• Required work
Give back the line where "(503, 411) = (589, 292): none" appears and all the lines after it until the listing ends, unchanged and with nothing else.

☆ ☆ ☆ ☆ ☆ ☆ ☆

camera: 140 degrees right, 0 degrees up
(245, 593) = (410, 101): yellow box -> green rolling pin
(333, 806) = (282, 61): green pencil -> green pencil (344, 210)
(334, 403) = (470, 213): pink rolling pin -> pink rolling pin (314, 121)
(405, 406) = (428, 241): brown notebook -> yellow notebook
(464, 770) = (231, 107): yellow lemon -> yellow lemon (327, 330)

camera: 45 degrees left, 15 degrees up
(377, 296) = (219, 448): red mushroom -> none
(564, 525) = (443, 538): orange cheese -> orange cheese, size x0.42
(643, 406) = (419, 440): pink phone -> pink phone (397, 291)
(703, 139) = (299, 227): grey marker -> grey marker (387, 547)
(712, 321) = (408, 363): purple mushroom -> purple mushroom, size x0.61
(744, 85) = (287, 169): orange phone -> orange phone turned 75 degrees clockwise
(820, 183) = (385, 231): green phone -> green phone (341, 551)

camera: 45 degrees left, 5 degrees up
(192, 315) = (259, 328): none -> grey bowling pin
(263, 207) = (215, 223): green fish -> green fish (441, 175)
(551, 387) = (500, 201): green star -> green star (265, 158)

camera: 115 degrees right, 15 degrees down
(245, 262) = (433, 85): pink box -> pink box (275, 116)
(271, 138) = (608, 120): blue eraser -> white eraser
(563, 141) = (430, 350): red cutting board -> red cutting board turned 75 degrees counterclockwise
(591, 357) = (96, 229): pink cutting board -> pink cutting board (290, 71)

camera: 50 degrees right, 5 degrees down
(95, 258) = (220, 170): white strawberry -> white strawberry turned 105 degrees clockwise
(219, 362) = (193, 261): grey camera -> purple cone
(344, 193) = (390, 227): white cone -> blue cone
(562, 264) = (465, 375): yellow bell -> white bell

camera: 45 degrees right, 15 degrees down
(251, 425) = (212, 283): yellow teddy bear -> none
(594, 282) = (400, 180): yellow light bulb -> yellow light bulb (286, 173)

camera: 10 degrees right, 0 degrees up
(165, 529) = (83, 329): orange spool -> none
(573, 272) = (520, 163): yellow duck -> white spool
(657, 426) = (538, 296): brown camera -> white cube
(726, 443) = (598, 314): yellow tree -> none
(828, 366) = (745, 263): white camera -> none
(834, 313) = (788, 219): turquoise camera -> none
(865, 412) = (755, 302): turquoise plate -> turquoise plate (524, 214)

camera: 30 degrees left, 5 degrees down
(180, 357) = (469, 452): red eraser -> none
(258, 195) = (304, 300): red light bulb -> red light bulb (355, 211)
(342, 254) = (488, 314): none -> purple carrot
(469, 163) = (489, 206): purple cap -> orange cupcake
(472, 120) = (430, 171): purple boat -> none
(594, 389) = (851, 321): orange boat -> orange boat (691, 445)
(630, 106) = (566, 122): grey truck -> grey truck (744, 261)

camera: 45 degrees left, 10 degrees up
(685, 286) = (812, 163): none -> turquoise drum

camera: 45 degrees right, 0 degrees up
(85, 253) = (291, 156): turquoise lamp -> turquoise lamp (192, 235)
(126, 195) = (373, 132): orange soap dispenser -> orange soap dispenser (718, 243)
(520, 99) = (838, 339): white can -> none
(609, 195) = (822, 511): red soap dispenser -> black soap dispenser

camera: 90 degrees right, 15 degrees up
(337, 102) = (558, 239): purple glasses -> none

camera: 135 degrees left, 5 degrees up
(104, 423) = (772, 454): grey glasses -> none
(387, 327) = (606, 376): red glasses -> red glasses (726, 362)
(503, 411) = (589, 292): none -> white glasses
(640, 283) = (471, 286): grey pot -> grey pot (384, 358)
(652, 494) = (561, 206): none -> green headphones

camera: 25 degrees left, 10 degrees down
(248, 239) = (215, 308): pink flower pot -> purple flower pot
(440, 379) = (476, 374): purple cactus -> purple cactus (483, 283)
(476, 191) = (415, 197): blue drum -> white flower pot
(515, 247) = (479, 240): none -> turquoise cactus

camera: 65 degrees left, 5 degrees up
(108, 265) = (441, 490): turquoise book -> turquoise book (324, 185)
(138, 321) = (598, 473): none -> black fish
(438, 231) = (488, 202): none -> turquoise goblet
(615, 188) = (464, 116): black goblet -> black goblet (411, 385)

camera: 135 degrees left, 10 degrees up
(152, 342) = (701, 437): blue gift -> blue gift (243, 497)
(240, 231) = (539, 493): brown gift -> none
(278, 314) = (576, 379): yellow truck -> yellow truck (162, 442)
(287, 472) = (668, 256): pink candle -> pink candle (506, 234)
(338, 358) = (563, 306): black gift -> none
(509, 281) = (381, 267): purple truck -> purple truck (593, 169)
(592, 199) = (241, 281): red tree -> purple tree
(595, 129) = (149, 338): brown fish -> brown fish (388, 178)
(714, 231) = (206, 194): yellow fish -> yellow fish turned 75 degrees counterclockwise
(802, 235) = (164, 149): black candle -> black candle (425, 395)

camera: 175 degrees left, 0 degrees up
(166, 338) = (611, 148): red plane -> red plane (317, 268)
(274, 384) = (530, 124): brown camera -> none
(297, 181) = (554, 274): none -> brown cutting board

☆ ☆ ☆ ☆ ☆ ☆ ☆

• Answer to this exercise
(503, 411) = (589, 292): none -> white glasses
(640, 283) = (471, 286): grey pot -> grey pot (384, 358)
(652, 494) = (561, 206): none -> green headphones

camera: 25 degrees left, 10 degrees down
(248, 239) = (215, 308): pink flower pot -> purple flower pot
(440, 379) = (476, 374): purple cactus -> purple cactus (483, 283)
(476, 191) = (415, 197): blue drum -> white flower pot
(515, 247) = (479, 240): none -> turquoise cactus

camera: 65 degrees left, 5 degrees up
(108, 265) = (441, 490): turquoise book -> turquoise book (324, 185)
(138, 321) = (598, 473): none -> black fish
(438, 231) = (488, 202): none -> turquoise goblet
(615, 188) = (464, 116): black goblet -> black goblet (411, 385)

camera: 135 degrees left, 10 degrees up
(152, 342) = (701, 437): blue gift -> blue gift (243, 497)
(240, 231) = (539, 493): brown gift -> none
(278, 314) = (576, 379): yellow truck -> yellow truck (162, 442)
(287, 472) = (668, 256): pink candle -> pink candle (506, 234)
(338, 358) = (563, 306): black gift -> none
(509, 281) = (381, 267): purple truck -> purple truck (593, 169)
(592, 199) = (241, 281): red tree -> purple tree
(595, 129) = (149, 338): brown fish -> brown fish (388, 178)
(714, 231) = (206, 194): yellow fish -> yellow fish turned 75 degrees counterclockwise
(802, 235) = (164, 149): black candle -> black candle (425, 395)

camera: 175 degrees left, 0 degrees up
(166, 338) = (611, 148): red plane -> red plane (317, 268)
(274, 384) = (530, 124): brown camera -> none
(297, 181) = (554, 274): none -> brown cutting board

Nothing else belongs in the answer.